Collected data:
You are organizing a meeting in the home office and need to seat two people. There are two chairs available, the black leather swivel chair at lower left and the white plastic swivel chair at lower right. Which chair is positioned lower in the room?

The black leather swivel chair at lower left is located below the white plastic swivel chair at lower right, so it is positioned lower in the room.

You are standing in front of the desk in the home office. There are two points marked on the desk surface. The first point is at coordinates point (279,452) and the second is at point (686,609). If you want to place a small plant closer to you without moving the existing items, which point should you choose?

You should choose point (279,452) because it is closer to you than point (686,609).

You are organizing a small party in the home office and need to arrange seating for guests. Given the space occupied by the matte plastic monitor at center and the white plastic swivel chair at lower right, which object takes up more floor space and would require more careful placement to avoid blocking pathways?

Task :: Pull out each line from the entries above that contains the word "room".

Response ::
You are organizing a meeting in the home office and need to seat two people. There are two chairs available, the black leather swivel chair at lower left and the white plastic swivel chair at lower right. Which chair is positioned lower in the room?
The black leather swivel chair at lower left is located below the white plastic swivel chair at lower right, so it is positioned lower in the room.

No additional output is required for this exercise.